* [Assigned task] For the material that follows, return exactly the lines from the one with "[81,356,106,379]" through the one with "[829,119,858,161]", both ends included.

* [Data provided]
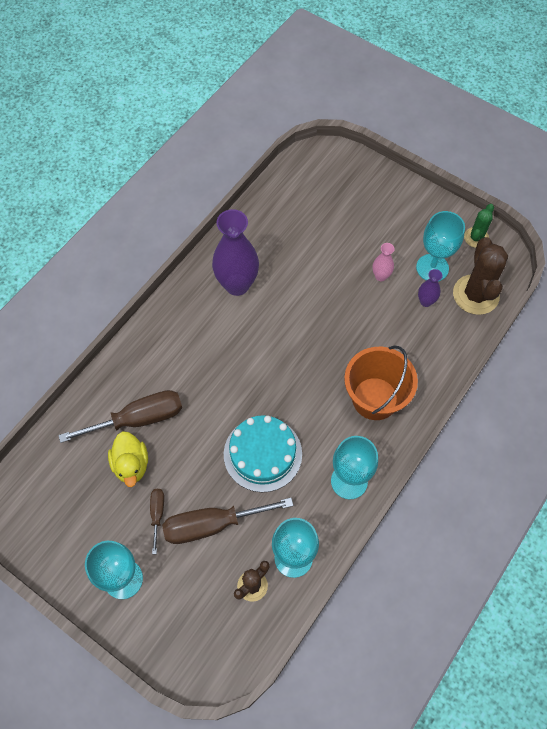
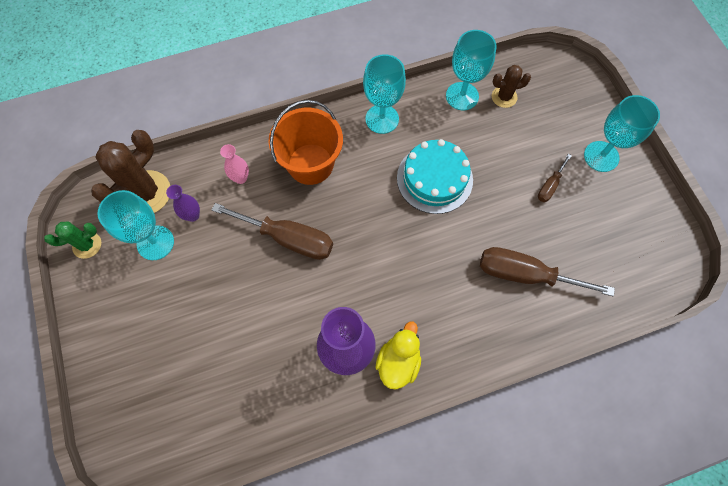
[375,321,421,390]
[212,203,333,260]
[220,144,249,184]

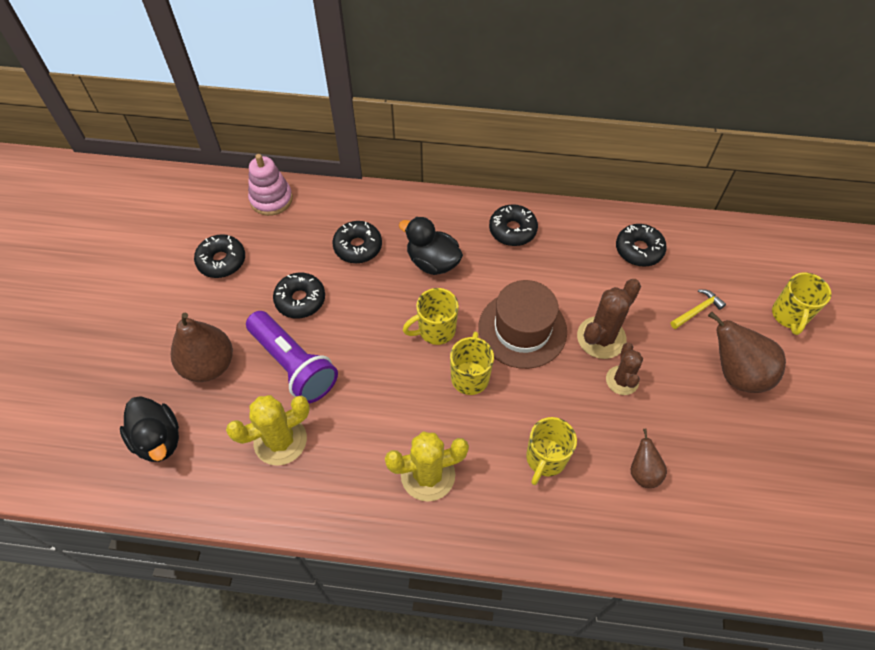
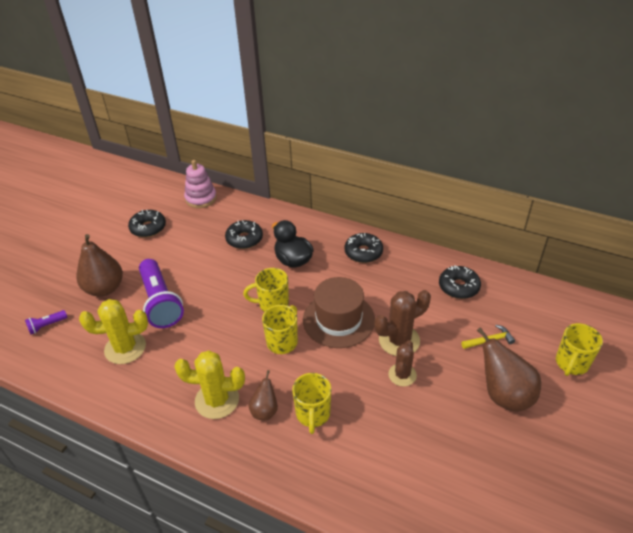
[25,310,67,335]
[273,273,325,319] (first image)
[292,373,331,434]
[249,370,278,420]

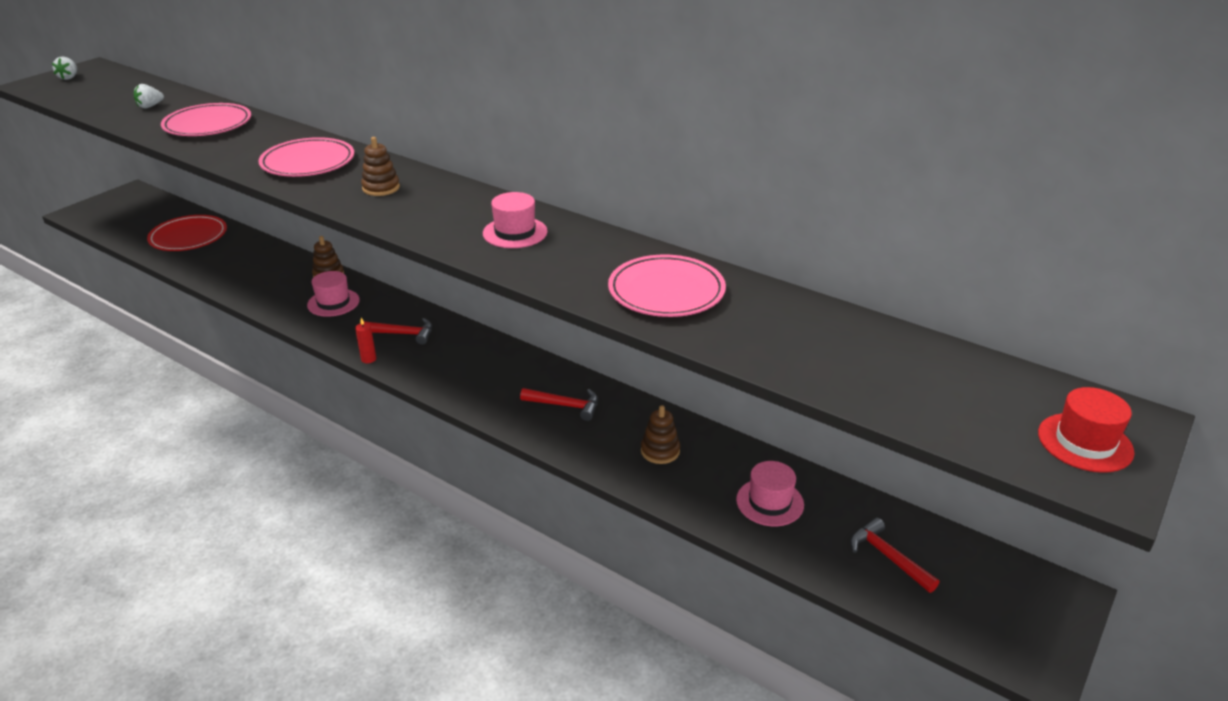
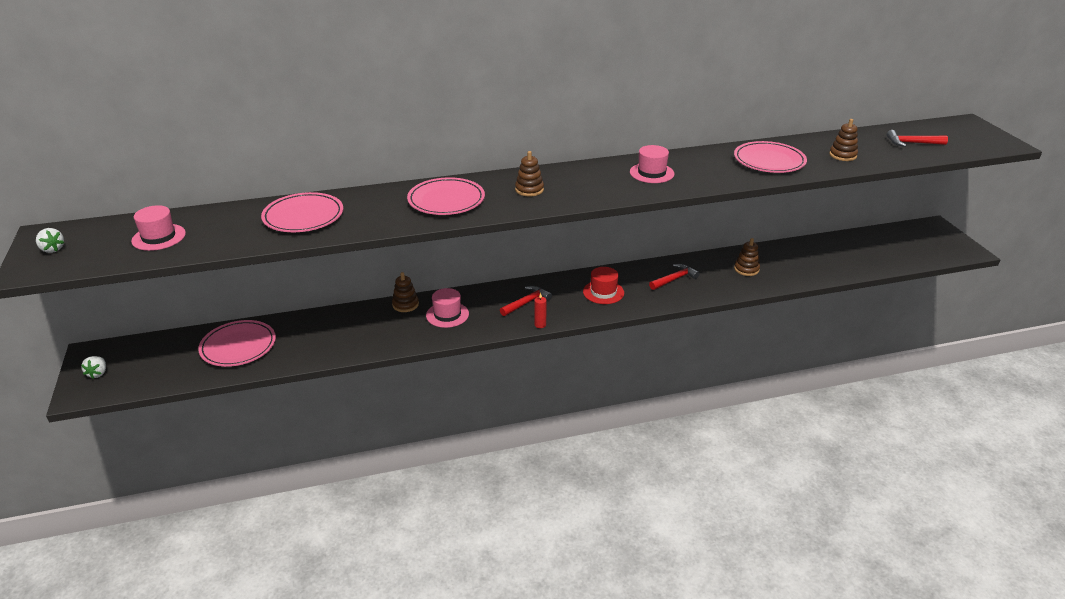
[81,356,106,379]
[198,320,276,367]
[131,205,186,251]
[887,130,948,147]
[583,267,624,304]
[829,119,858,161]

* * *

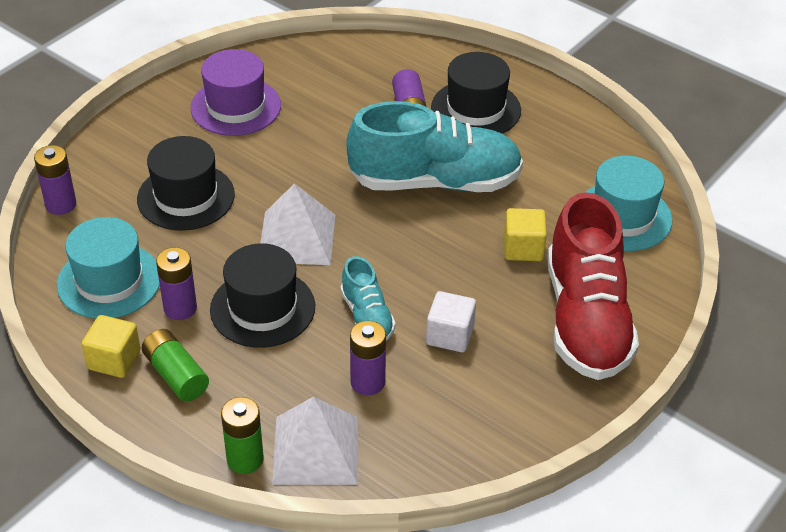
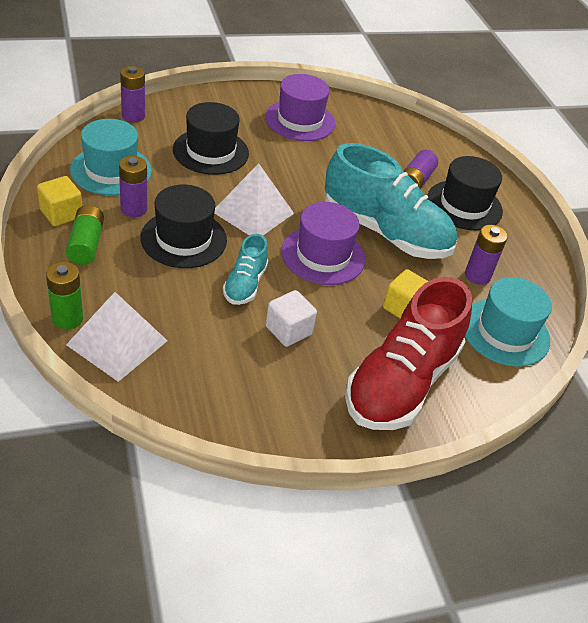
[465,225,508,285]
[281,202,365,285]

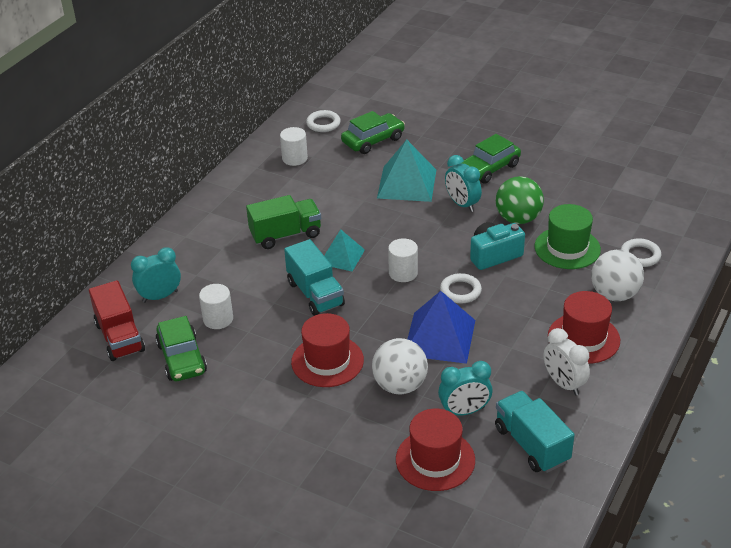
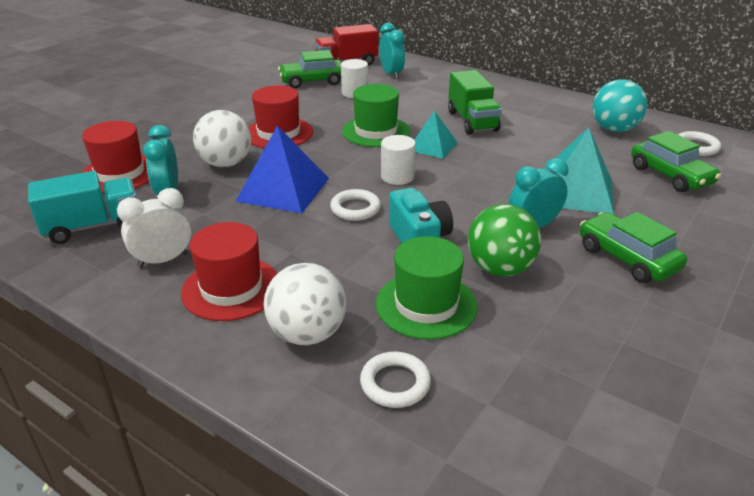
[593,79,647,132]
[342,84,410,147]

* [Exercise response]
[81,356,106,379]
[198,320,276,367]
[131,205,186,251]
[887,130,948,147]
[583,267,624,304]
[829,119,858,161]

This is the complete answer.